[[ DATA FOR REVIEW open ]]

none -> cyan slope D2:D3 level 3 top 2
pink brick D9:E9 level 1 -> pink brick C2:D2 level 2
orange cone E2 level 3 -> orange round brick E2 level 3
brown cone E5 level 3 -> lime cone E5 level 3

[[ DATA FOR REVIEW closed ]]
[[ DATA FOR REVIEW open ]]

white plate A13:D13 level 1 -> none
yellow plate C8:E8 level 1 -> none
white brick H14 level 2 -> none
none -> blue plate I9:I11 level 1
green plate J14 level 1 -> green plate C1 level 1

[[ DATA FOR REVIEW closed ]]

WHAT TO PRODUCE: Write out exactly the lines above from the line with "none -> cyan slope D2:D3 level 3 top 2" through the line with "brown cone E5 level 3 -> lime cone E5 level 3", both of them included, and leave out all other lines.

RESULT BELOW:
none -> cyan slope D2:D3 level 3 top 2
pink brick D9:E9 level 1 -> pink brick C2:D2 level 2
orange cone E2 level 3 -> orange round brick E2 level 3
brown cone E5 level 3 -> lime cone E5 level 3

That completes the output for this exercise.